══ Source records
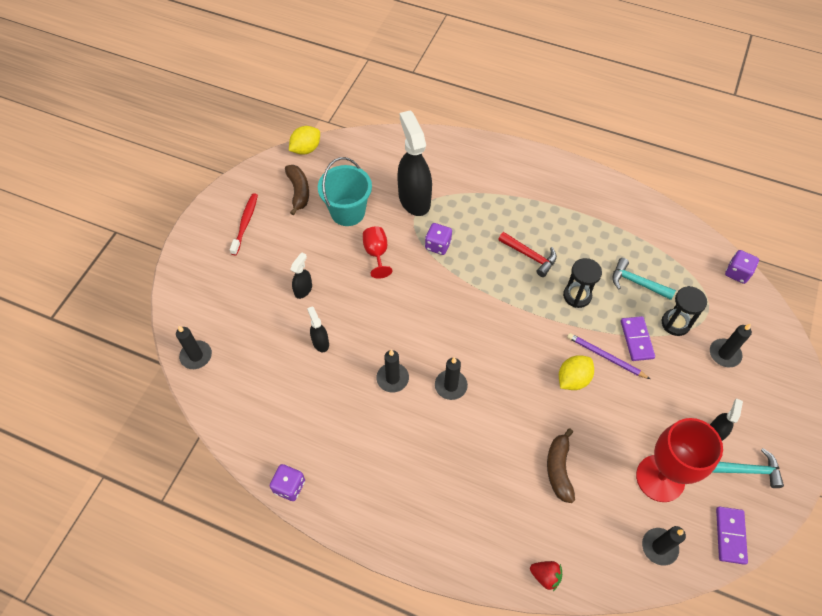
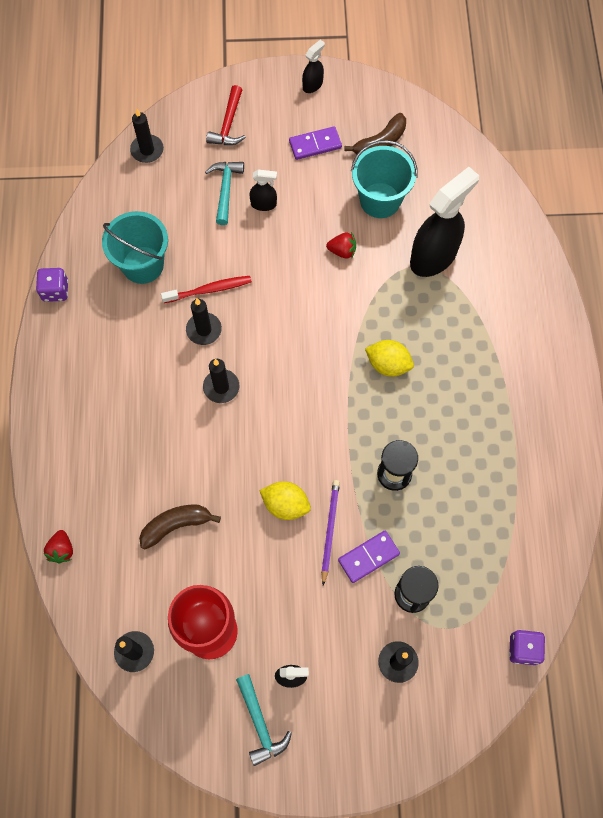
camera: 65 degrees right, 10 degrees up
(245, 223) = (314, 114): red toothbrush -> red toothbrush (209, 290)
(305, 402) = (143, 265): none -> turquoise bucket
(306, 149) = (440, 122): yellow lemon -> yellow lemon (388, 364)
(320, 342) = (212, 247): black spray bottle -> black spray bottle (313, 85)
(376, 253) = (342, 251): red goblet -> red strawberry
(438, 245) = (385, 306): purple dice -> none
(530, 256) = (421, 406): red hammer -> red hammer (228, 124)
(636, 282) = (446, 534): turquoise hammer -> turquoise hammer (225, 189)
(730, 535) = (176, 722): purple domino -> purple domino (315, 145)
════
Where a line above holds the word "none", copy it.

(305, 402) = (143, 265): none -> turquoise bucket
(438, 245) = (385, 306): purple dice -> none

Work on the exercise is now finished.